> _Exercise requirements_
Print exactly the line with "J1 pin 1: GND -> PWR_IN" and every line after it, through the final line of the material below.

> _Exercise input_
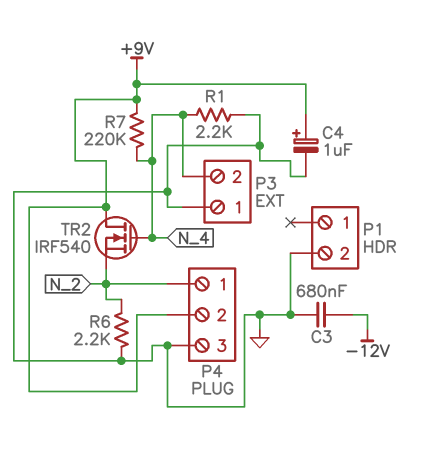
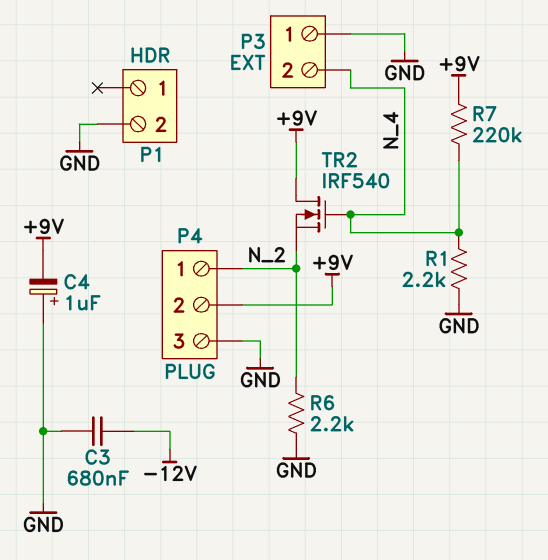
C4: 1uF (plus +9V, minus GND) -> 1uF (plus GND, minus +9V)

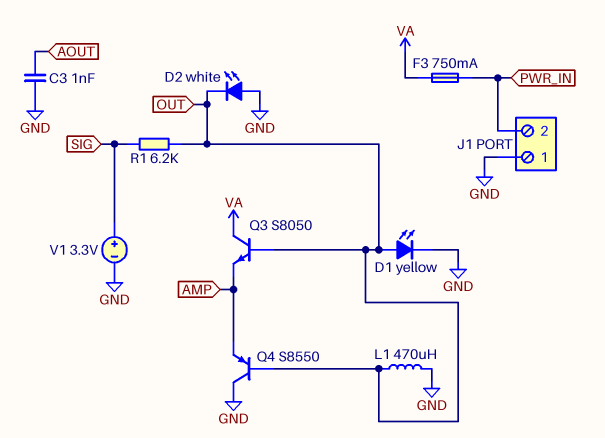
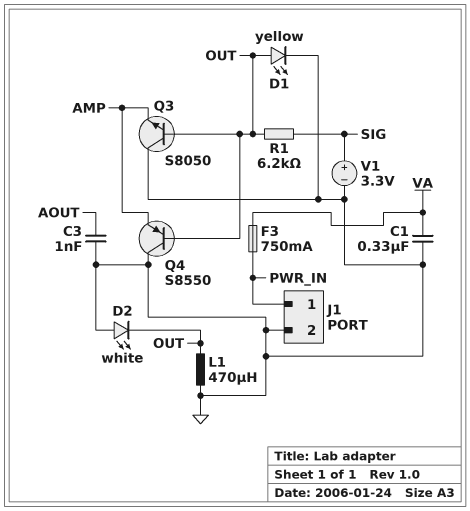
C1: none -> 330nF (GND, VA)
J1 pin 1: GND -> PWR_IN
J1 pin 2: PWR_IN -> GND
Q3: NPN S8050 (B OUT, C VA, E AMP) -> NPN S8050 (B OUT, C GND, E AMP)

> _Exercise output_
J1 pin 1: GND -> PWR_IN
J1 pin 2: PWR_IN -> GND
Q3: NPN S8050 (B OUT, C VA, E AMP) -> NPN S8050 (B OUT, C GND, E AMP)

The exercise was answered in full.